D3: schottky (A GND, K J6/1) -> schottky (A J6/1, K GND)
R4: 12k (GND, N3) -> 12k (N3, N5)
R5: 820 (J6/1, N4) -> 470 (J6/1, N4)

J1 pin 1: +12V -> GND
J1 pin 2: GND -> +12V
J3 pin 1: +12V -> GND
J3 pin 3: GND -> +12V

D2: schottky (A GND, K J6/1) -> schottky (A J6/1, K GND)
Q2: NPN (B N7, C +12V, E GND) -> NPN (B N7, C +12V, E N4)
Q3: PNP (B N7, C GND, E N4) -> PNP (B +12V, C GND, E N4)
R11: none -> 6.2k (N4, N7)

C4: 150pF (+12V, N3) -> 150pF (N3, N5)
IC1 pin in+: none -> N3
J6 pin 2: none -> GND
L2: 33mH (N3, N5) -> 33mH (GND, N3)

---

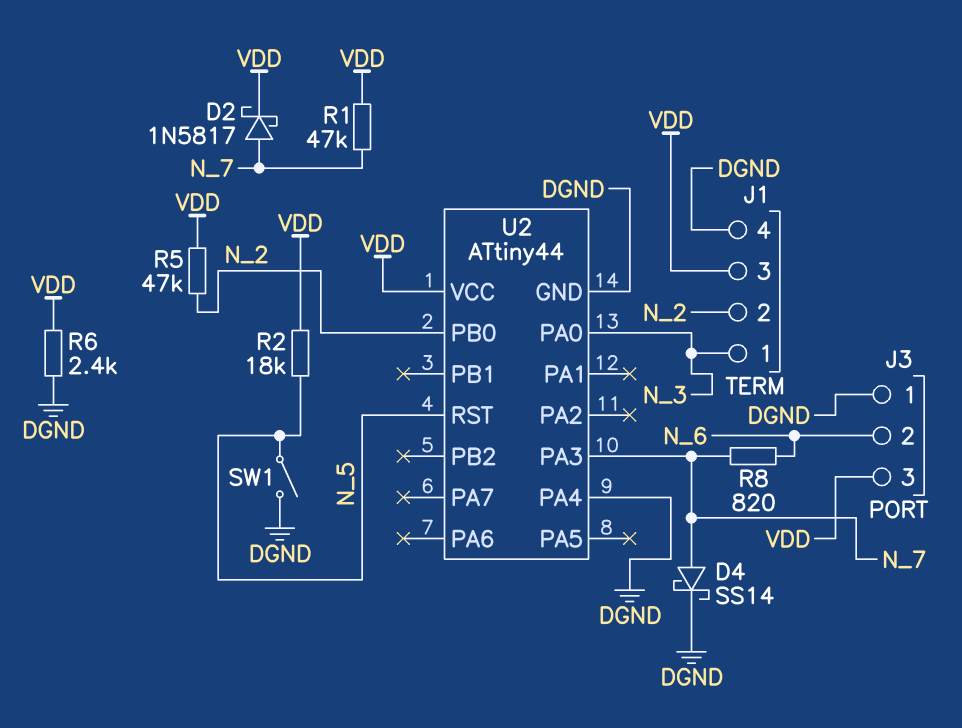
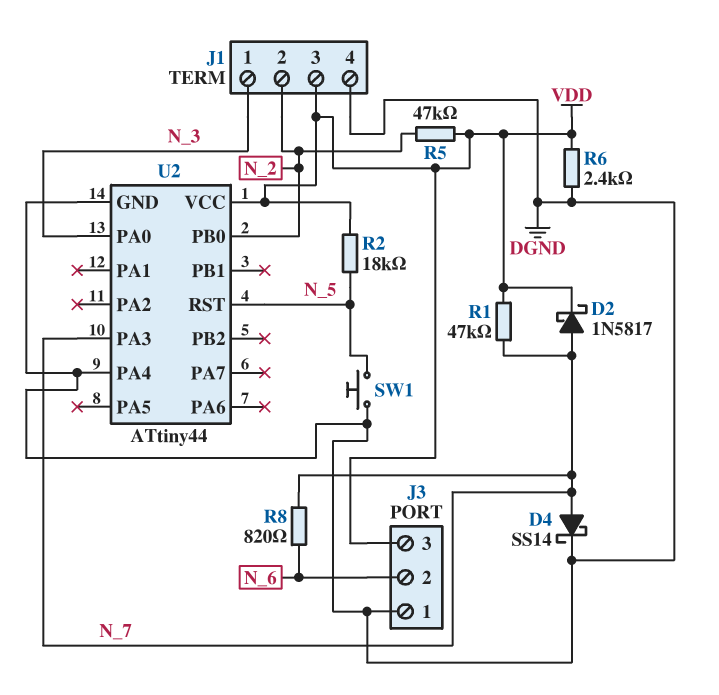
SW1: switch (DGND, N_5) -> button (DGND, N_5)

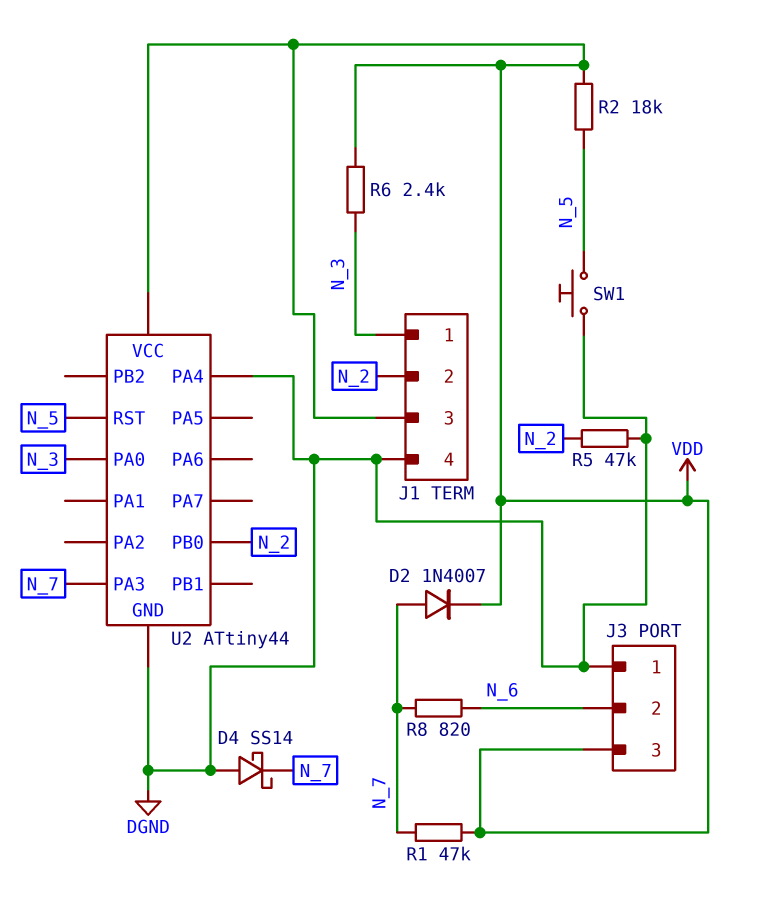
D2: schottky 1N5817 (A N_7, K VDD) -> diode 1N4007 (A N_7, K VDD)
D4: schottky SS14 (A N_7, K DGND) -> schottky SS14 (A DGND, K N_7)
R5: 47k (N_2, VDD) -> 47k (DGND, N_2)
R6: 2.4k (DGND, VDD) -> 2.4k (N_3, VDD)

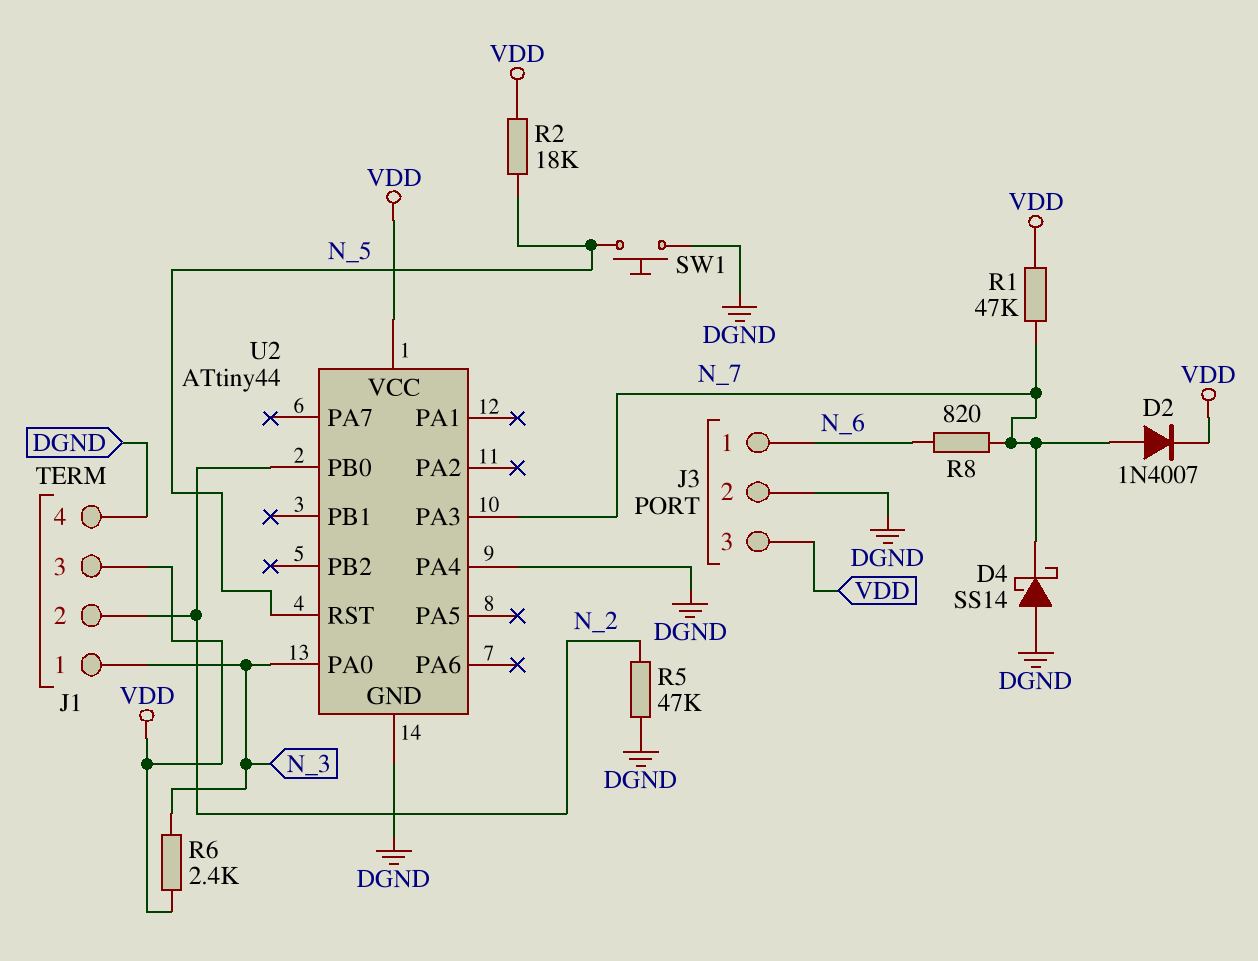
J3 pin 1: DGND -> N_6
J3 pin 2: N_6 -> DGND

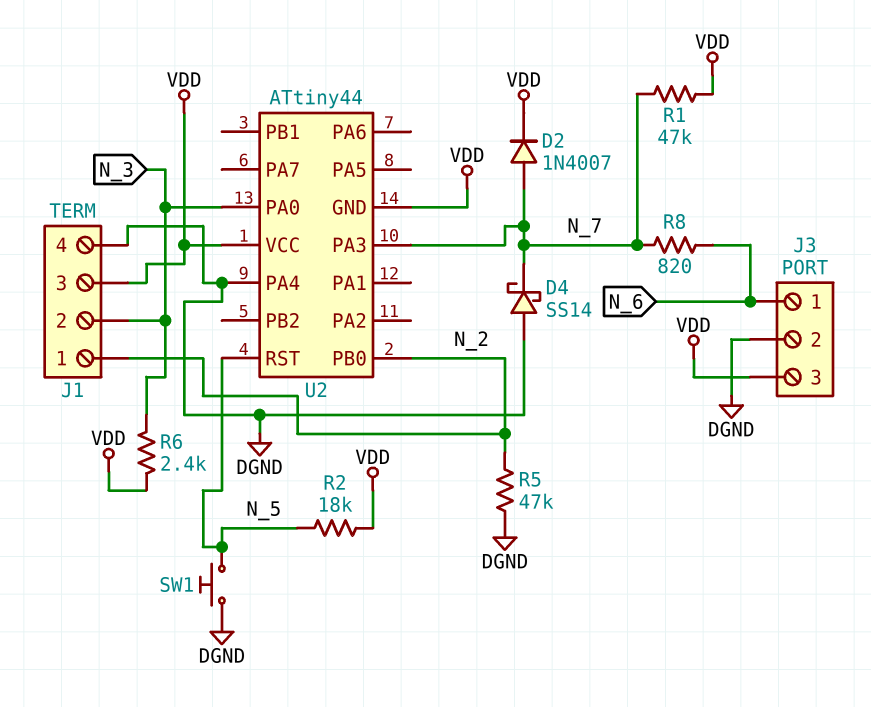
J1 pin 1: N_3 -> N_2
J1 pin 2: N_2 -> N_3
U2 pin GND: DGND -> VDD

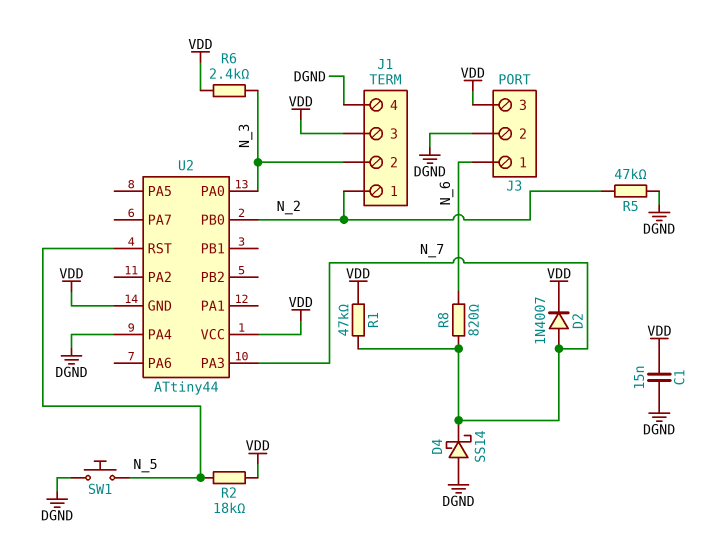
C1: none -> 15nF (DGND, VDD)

### [Exercise requirements]
Take from the material above the lines running from the one with "D3: schottky (A" through the one with "L2: 33mH (N3, N5) -> 33mH (GND, N3)", and repeat them exactly, with nothing else.

### [Task output]
D3: schottky (A GND, K J6/1) -> schottky (A J6/1, K GND)
R4: 12k (GND, N3) -> 12k (N3, N5)
R5: 820 (J6/1, N4) -> 470 (J6/1, N4)

J1 pin 1: +12V -> GND
J1 pin 2: GND -> +12V
J3 pin 1: +12V -> GND
J3 pin 3: GND -> +12V

D2: schottky (A GND, K J6/1) -> schottky (A J6/1, K GND)
Q2: NPN (B N7, C +12V, E GND) -> NPN (B N7, C +12V, E N4)
Q3: PNP (B N7, C GND, E N4) -> PNP (B +12V, C GND, E N4)
R11: none -> 6.2k (N4, N7)

C4: 150pF (+12V, N3) -> 150pF (N3, N5)
IC1 pin in+: none -> N3
J6 pin 2: none -> GND
L2: 33mH (N3, N5) -> 33mH (GND, N3)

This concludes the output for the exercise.